#### [Goal of the exercise]
Beginning at the line containing "R5: 11k (GATE, GND) -> 18k (GATE, GND)" in the material below and ending at the line containing "TR1: NPN (B", return each line exactly and add nothing.
(Records)
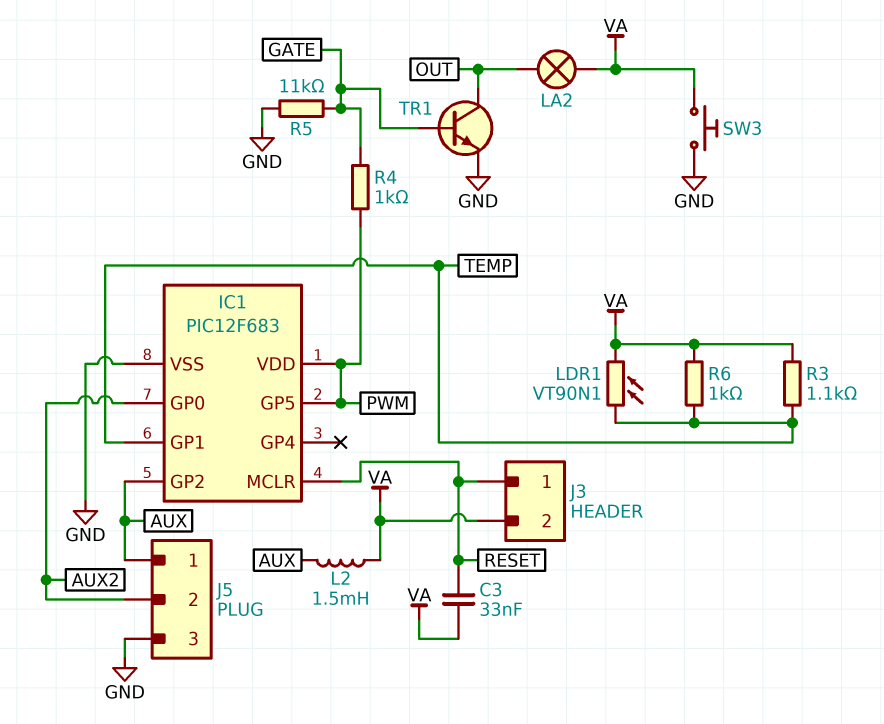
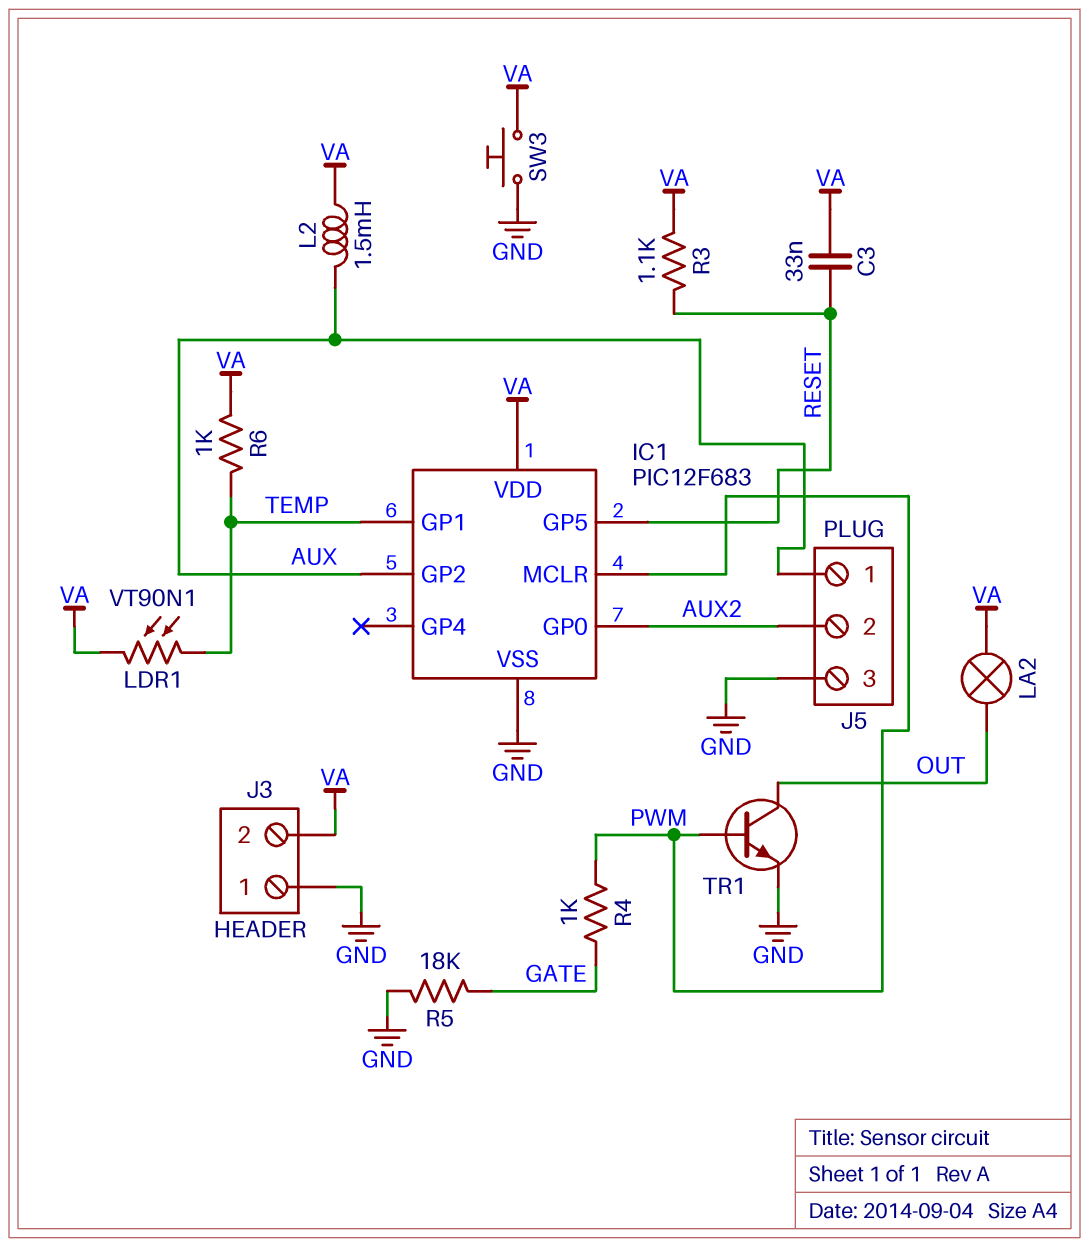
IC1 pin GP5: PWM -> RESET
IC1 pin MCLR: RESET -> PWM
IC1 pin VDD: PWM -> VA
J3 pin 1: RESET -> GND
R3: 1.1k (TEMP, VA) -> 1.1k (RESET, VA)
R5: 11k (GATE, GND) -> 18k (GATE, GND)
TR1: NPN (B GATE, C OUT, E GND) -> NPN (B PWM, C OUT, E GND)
(End Records)
(Records)
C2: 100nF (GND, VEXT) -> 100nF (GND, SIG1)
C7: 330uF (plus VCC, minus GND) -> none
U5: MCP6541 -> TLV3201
(End Records)
#### [Response to the task]
R5: 11k (GATE, GND) -> 18k (GATE, GND)
TR1: NPN (B GATE, C OUT, E GND) -> NPN (B PWM, C OUT, E GND)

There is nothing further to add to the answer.